*Work to complete:*
Leave out the pictures and repeat the rest of the material exactly.

— Start Data to use —

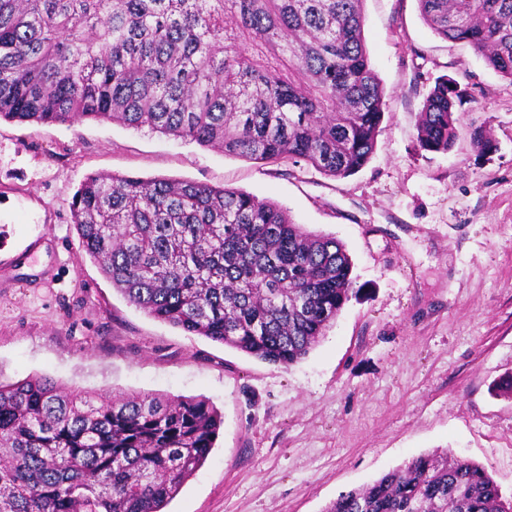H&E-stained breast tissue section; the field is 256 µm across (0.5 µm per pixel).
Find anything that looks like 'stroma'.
Returning a JSON list of instances; mask_svg holds the SVG:
<instances>
[{
    "label": "stroma",
    "instance_id": "35a3bbf8",
    "mask_svg": "<svg viewBox=\"0 0 512 512\" xmlns=\"http://www.w3.org/2000/svg\"><path fill=\"white\" fill-rule=\"evenodd\" d=\"M384 87L369 162L335 179L93 121L0 120V380L93 395L200 396L223 422L166 512H324L424 453L482 465L512 496V82L435 35L417 0H363ZM466 91L445 154L416 124L439 77ZM490 132L495 151L472 143ZM205 182L341 241L355 296L308 356L277 366L131 305L82 250L70 202L91 174Z\"/></svg>",
    "mask_w": 512,
    "mask_h": 512
}]
</instances>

— End Data to use —

*Complete output:*
H&E-stained breast tissue section; the field is 256 µm across (0.5 µm per pixel).
Find anything that looks like 'stroma'.
Returning a JSON list of instances; mask_svg holds the SVG:
<instances>
[{
    "label": "stroma",
    "instance_id": "35a3bbf8",
    "mask_svg": "<svg viewBox=\"0 0 512 512\" xmlns=\"http://www.w3.org/2000/svg\"><path fill=\"white\" fill-rule=\"evenodd\" d=\"M384 87L369 162L335 179L93 121L0 120V380L93 395L200 396L223 422L166 512H324L424 453L482 465L512 496V82L435 35L417 0H363ZM466 91L445 154L416 124L439 77ZM490 132L495 151L472 143ZM205 182L341 241L355 296L308 356L277 366L131 305L82 250L70 202L91 174Z\"/></svg>",
    "mask_w": 512,
    "mask_h": 512
}]
</instances>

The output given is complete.